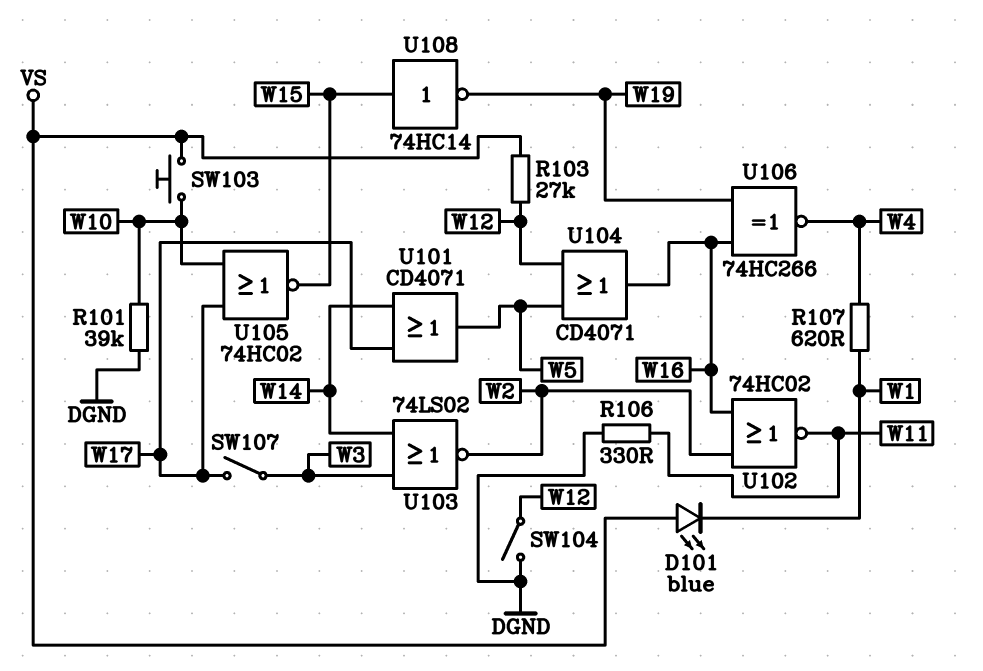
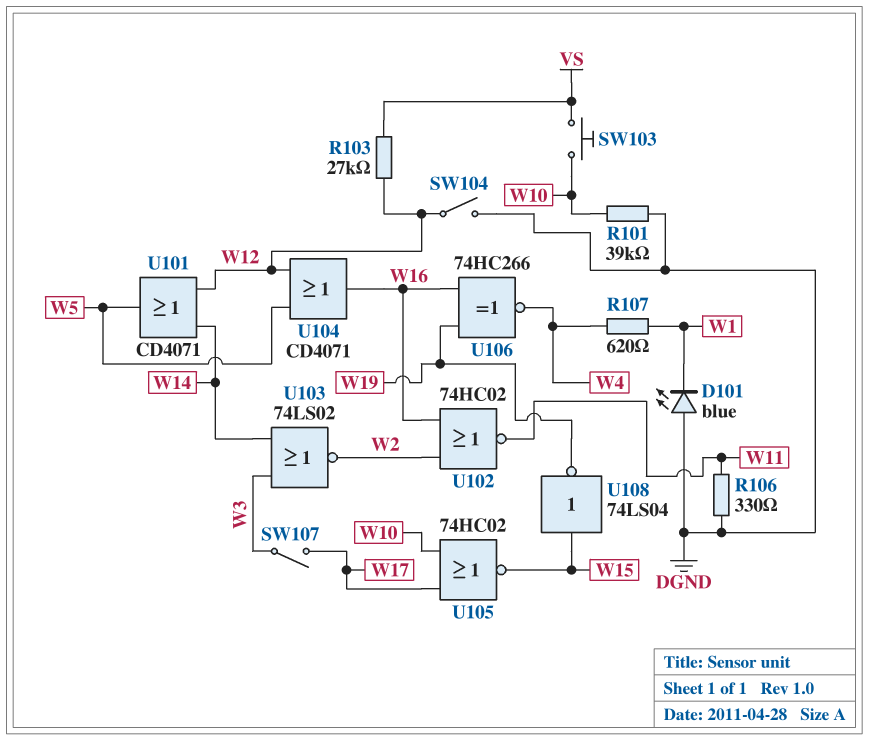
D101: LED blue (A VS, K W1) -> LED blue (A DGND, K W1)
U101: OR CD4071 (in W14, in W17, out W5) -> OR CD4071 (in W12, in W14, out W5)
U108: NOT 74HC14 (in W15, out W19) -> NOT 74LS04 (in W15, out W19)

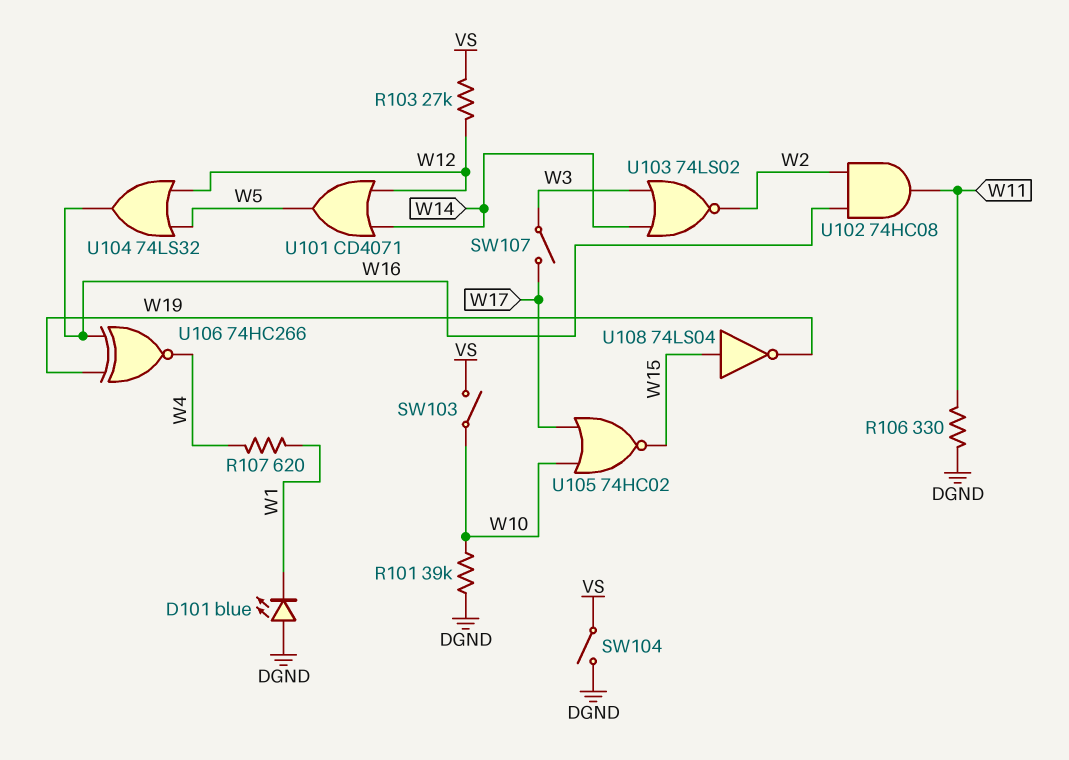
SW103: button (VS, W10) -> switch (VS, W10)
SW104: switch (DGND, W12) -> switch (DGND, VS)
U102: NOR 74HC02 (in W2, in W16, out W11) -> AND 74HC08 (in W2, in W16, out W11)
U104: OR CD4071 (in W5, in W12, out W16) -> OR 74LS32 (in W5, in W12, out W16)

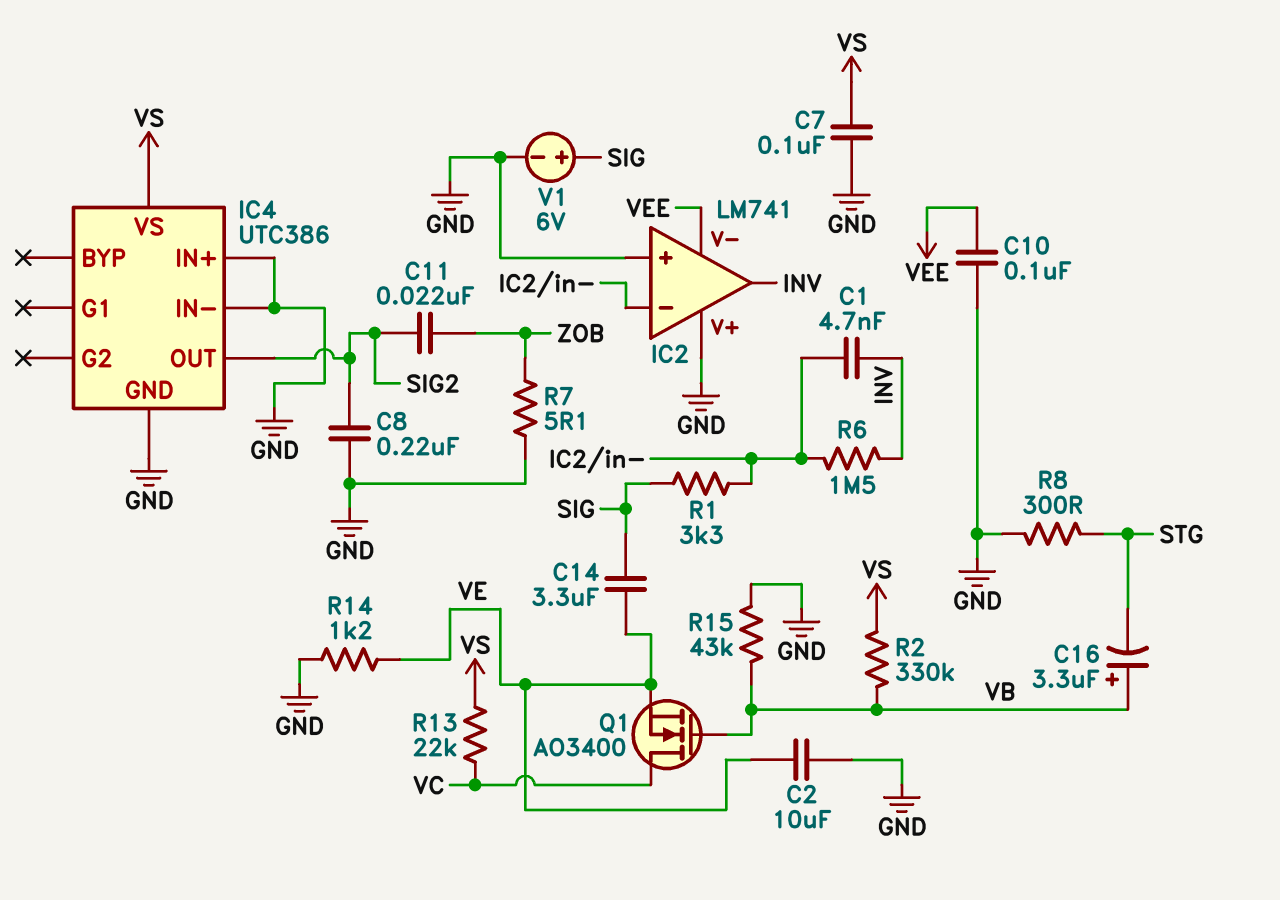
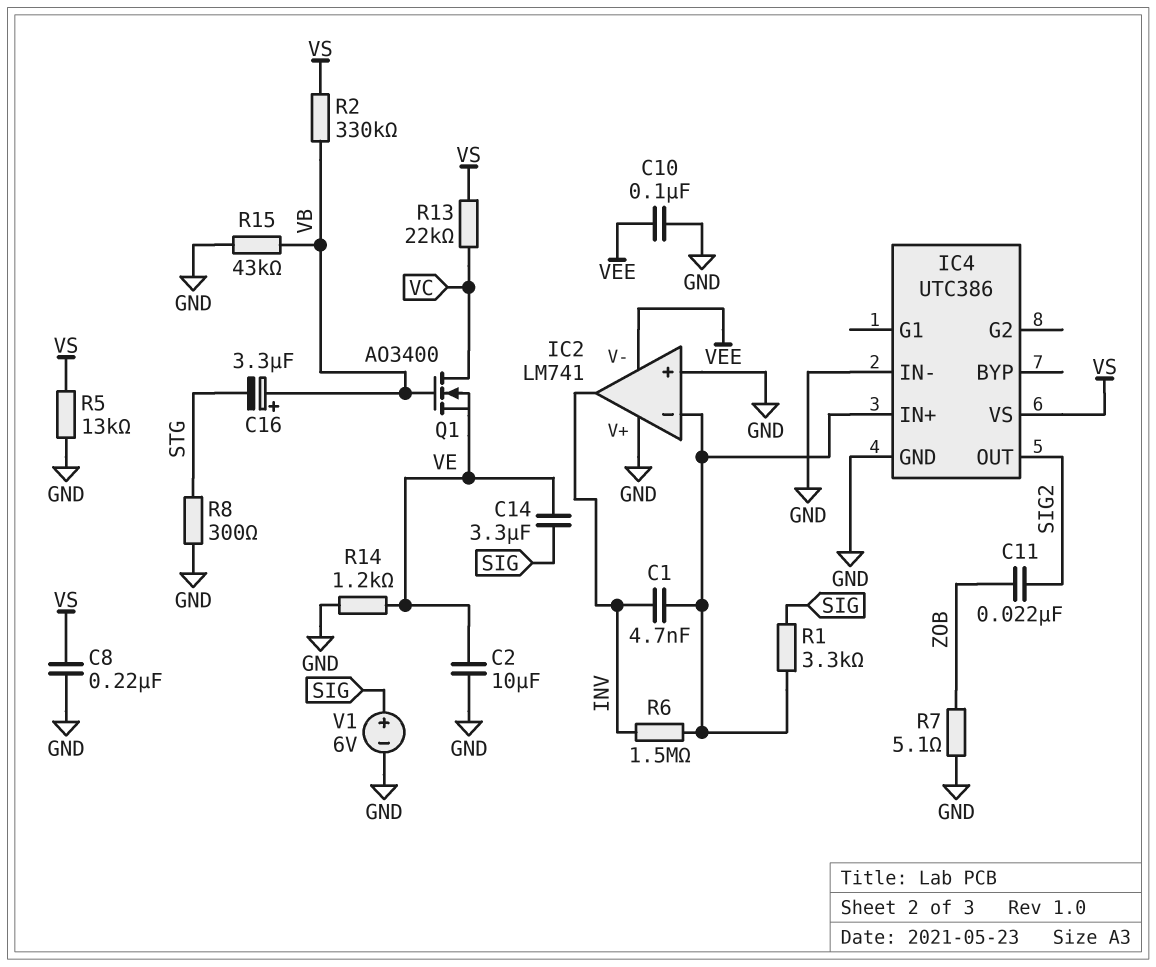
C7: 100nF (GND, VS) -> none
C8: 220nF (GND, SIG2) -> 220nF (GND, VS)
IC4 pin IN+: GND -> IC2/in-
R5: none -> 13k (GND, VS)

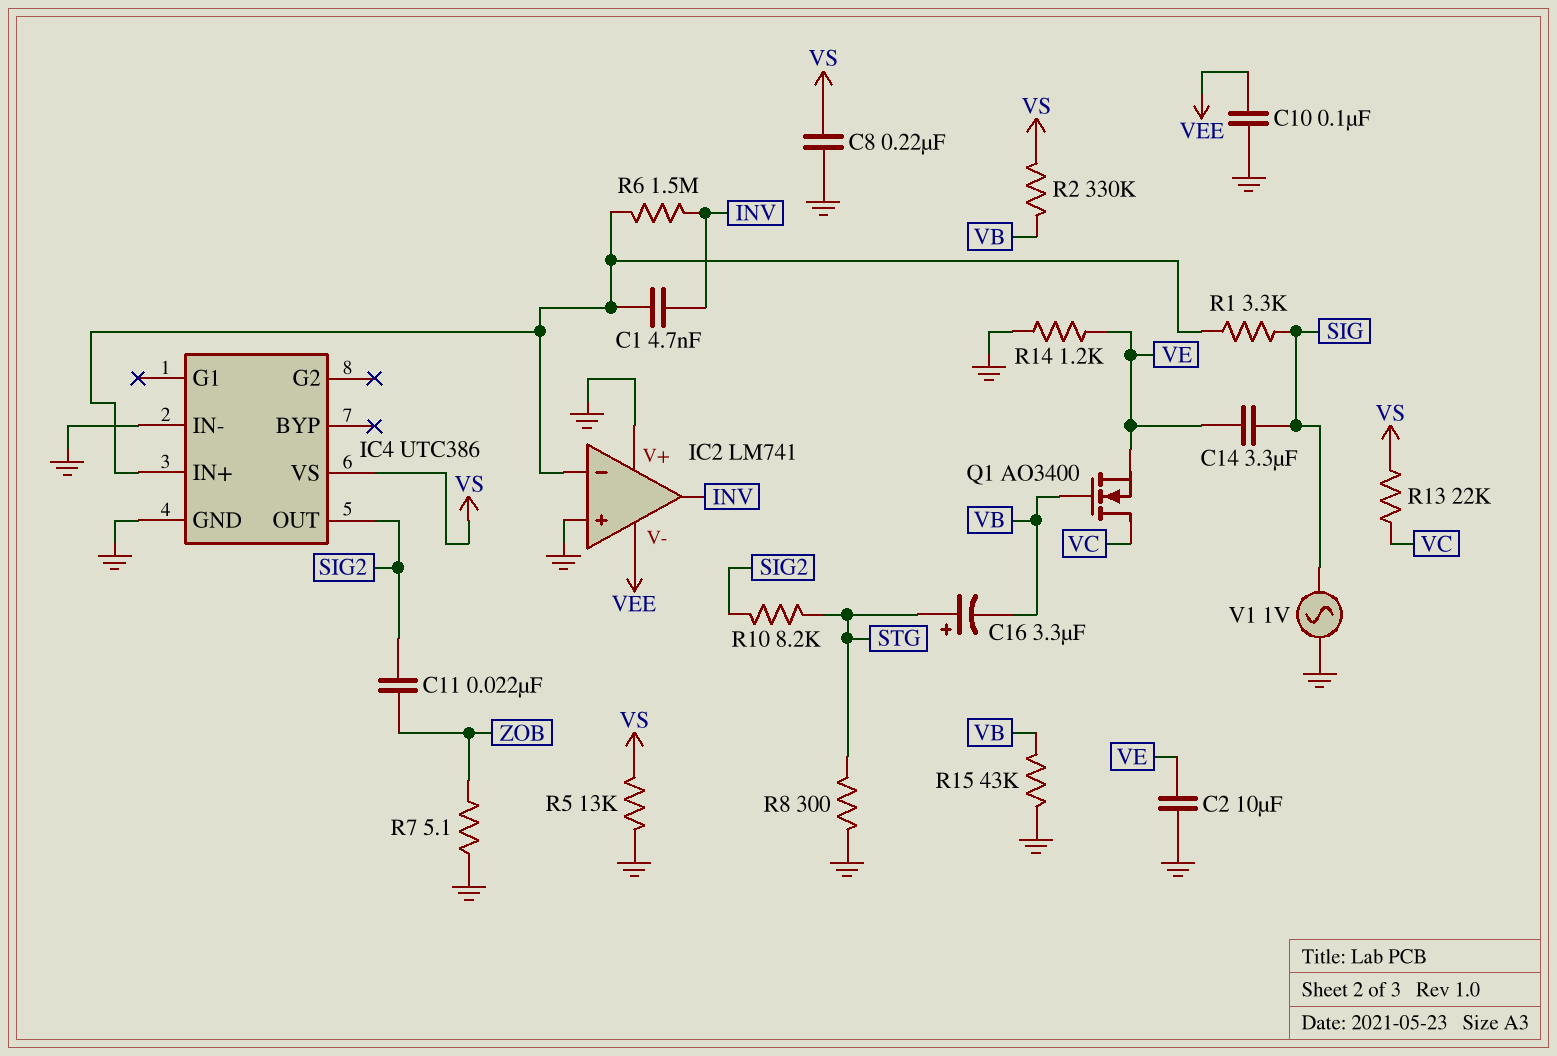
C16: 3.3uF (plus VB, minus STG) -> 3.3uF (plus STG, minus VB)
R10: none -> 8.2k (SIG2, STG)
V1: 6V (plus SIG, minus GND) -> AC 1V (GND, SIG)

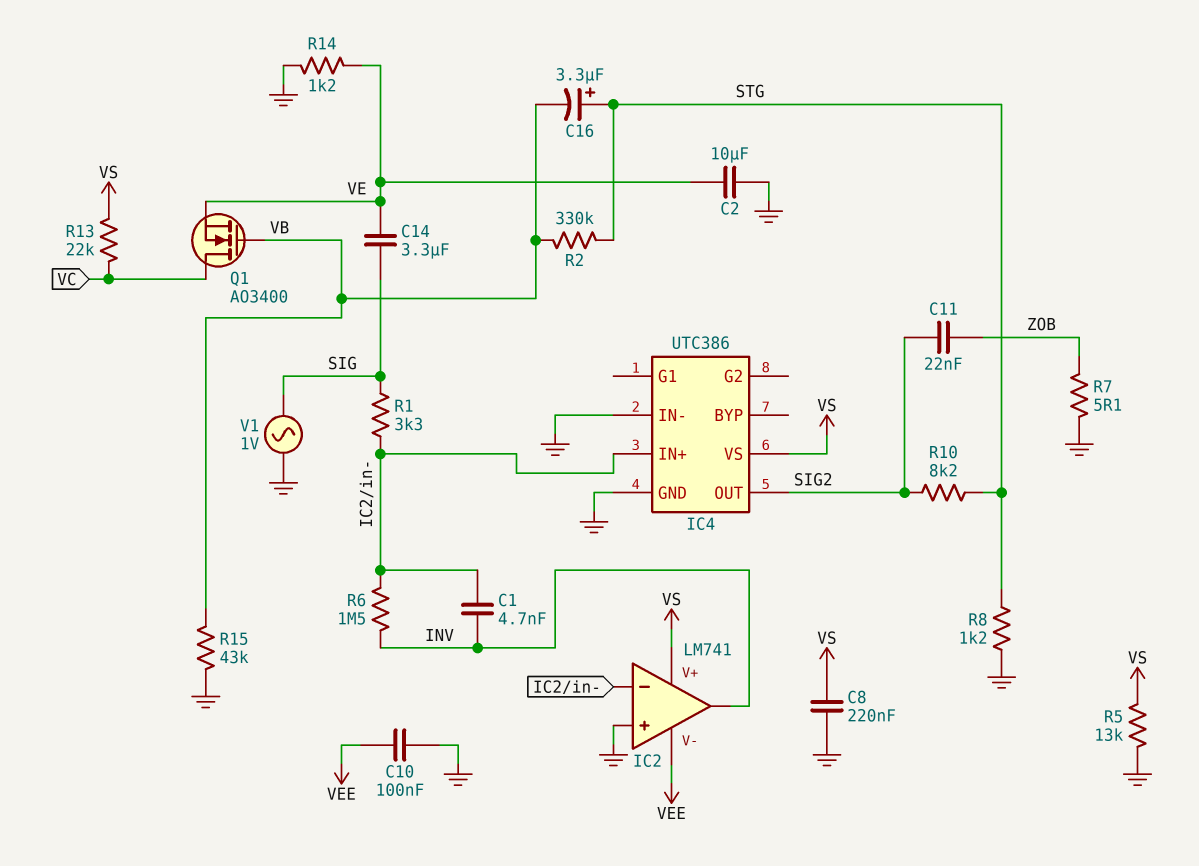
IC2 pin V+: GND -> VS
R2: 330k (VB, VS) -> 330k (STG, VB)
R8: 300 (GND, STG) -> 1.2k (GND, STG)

**Aim of the exercise:** For every line above, produce an exact transcription that omits the images.

**Problem solution:**
D101: LED blue (A VS, K W1) -> LED blue (A DGND, K W1)
U101: OR CD4071 (in W14, in W17, out W5) -> OR CD4071 (in W12, in W14, out W5)
U108: NOT 74HC14 (in W15, out W19) -> NOT 74LS04 (in W15, out W19)

SW103: button (VS, W10) -> switch (VS, W10)
SW104: switch (DGND, W12) -> switch (DGND, VS)
U102: NOR 74HC02 (in W2, in W16, out W11) -> AND 74HC08 (in W2, in W16, out W11)
U104: OR CD4071 (in W5, in W12, out W16) -> OR 74LS32 (in W5, in W12, out W16)

C7: 100nF (GND, VS) -> none
C8: 220nF (GND, SIG2) -> 220nF (GND, VS)
IC4 pin IN+: GND -> IC2/in-
R5: none -> 13k (GND, VS)

C16: 3.3uF (plus VB, minus STG) -> 3.3uF (plus STG, minus VB)
R10: none -> 8.2k (SIG2, STG)
V1: 6V (plus SIG, minus GND) -> AC 1V (GND, SIG)

IC2 pin V+: GND -> VS
R2: 330k (VB, VS) -> 330k (STG, VB)
R8: 300 (GND, STG) -> 1.2k (GND, STG)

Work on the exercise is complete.